Saved data entries
======
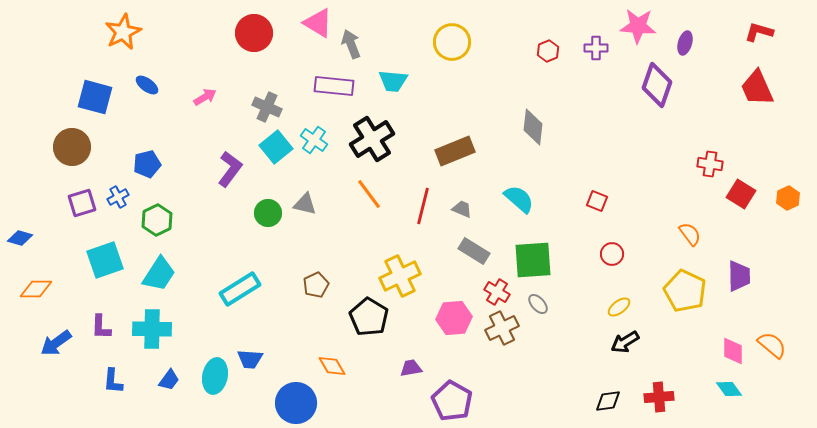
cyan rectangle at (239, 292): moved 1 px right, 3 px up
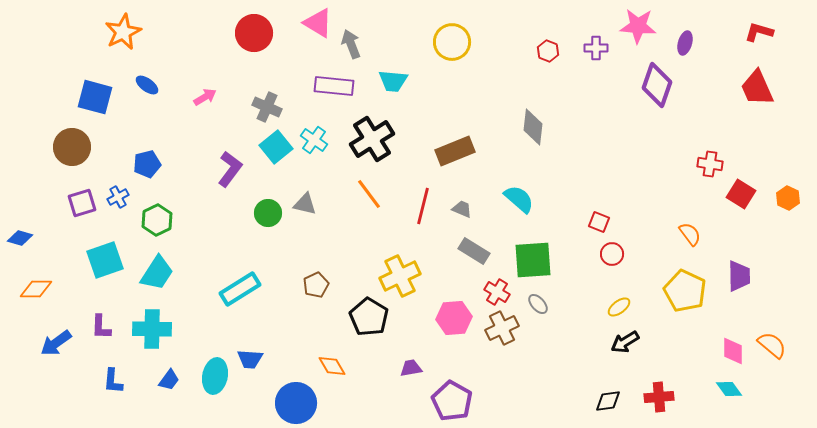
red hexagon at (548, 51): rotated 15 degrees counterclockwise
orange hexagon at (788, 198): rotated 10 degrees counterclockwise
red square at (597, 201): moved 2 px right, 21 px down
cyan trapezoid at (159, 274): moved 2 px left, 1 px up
======
■ REQUIREMENT ■
Copy every line of the records above word for word, omitting the pictures.

■ EXERCISE OUTPUT ■
cyan rectangle at (239, 292): moved 1 px right, 3 px up
red hexagon at (548, 51): rotated 15 degrees counterclockwise
orange hexagon at (788, 198): rotated 10 degrees counterclockwise
red square at (597, 201): moved 2 px right, 21 px down
cyan trapezoid at (159, 274): moved 2 px left, 1 px up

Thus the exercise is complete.